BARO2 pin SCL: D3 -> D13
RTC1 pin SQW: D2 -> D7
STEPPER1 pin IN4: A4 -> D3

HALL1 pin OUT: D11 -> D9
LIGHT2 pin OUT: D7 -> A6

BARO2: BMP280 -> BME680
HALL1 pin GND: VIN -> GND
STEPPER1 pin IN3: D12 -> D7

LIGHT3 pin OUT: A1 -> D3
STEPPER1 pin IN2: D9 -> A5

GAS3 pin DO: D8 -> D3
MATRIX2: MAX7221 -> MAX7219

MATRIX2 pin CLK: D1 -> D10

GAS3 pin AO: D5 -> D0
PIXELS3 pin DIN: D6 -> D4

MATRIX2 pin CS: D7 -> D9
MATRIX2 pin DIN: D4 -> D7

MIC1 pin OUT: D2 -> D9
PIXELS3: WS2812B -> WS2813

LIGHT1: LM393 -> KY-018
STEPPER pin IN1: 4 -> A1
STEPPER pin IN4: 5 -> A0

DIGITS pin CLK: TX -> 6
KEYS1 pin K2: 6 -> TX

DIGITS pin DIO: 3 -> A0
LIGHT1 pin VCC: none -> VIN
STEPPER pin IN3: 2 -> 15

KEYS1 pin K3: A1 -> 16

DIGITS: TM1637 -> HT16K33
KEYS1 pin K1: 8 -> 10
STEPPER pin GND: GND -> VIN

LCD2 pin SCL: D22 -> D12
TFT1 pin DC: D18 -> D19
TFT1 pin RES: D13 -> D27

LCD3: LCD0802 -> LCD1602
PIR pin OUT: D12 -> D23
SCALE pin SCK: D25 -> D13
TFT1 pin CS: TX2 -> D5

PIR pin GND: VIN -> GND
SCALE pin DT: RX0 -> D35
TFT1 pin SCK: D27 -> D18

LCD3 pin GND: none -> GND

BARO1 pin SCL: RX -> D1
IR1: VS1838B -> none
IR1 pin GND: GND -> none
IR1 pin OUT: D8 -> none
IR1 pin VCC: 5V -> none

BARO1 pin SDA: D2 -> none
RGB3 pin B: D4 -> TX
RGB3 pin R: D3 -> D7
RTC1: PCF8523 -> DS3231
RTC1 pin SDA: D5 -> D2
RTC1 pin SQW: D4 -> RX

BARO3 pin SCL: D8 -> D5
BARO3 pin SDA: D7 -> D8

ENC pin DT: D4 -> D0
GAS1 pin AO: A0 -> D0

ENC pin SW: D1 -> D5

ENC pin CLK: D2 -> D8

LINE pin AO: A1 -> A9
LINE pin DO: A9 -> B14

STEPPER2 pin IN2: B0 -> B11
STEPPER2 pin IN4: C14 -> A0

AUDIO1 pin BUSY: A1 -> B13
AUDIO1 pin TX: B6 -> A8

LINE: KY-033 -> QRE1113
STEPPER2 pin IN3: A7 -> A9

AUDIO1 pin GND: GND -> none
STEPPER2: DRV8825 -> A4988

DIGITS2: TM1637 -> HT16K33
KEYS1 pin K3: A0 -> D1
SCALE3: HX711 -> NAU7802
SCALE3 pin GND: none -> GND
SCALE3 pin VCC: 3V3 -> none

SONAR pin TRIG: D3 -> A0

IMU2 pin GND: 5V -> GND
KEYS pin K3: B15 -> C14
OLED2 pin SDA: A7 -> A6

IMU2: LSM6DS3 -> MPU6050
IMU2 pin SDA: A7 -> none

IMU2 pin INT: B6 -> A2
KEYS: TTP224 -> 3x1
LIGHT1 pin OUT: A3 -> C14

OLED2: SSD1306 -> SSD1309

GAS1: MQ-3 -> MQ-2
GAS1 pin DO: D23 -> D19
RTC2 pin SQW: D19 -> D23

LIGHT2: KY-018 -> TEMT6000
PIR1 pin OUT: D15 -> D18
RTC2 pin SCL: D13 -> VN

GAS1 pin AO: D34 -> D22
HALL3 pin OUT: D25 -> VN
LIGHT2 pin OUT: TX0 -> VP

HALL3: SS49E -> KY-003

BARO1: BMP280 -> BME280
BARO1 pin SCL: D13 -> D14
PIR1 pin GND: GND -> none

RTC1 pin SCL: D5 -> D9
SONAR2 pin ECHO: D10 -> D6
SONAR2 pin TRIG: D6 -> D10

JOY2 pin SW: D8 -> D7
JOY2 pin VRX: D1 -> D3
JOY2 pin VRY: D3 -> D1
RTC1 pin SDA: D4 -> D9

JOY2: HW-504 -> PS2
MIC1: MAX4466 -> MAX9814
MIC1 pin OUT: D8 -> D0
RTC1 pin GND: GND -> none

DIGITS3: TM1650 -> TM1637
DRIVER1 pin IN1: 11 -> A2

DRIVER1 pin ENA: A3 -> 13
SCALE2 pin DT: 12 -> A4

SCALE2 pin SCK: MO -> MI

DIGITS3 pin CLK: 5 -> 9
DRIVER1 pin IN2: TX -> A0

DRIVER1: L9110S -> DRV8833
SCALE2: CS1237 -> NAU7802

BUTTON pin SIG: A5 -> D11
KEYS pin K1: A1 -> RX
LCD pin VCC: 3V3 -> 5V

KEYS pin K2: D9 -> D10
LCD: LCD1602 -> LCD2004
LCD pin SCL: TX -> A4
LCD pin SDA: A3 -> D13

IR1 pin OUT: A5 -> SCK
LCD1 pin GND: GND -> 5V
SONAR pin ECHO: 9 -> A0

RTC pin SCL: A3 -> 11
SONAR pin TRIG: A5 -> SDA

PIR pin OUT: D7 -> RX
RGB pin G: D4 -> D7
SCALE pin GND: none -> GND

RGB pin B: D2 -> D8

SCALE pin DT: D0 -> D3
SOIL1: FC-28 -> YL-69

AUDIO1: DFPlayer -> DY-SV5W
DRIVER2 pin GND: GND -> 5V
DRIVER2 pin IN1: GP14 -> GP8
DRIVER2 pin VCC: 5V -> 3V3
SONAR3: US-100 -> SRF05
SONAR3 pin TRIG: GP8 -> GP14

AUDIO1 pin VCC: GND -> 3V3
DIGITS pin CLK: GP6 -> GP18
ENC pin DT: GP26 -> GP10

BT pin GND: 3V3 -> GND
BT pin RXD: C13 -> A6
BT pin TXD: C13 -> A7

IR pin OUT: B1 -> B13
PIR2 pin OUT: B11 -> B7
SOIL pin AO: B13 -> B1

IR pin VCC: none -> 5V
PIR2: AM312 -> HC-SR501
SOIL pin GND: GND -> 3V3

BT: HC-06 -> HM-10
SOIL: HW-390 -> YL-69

+-------+

> _Work instruction_: Please reproduce, exactly as they appear above, the lines from the line containing "RTC1 pin SQW: D4 -> RX" up to and including the line containing "STEPPER2 pin IN2: B0 -> B11".

> _Answer_:
RTC1 pin SQW: D4 -> RX

BARO3 pin SCL: D8 -> D5
BARO3 pin SDA: D7 -> D8

ENC pin DT: D4 -> D0
GAS1 pin AO: A0 -> D0

ENC pin SW: D1 -> D5

ENC pin CLK: D2 -> D8

LINE pin AO: A1 -> A9
LINE pin DO: A9 -> B14

STEPPER2 pin IN2: B0 -> B11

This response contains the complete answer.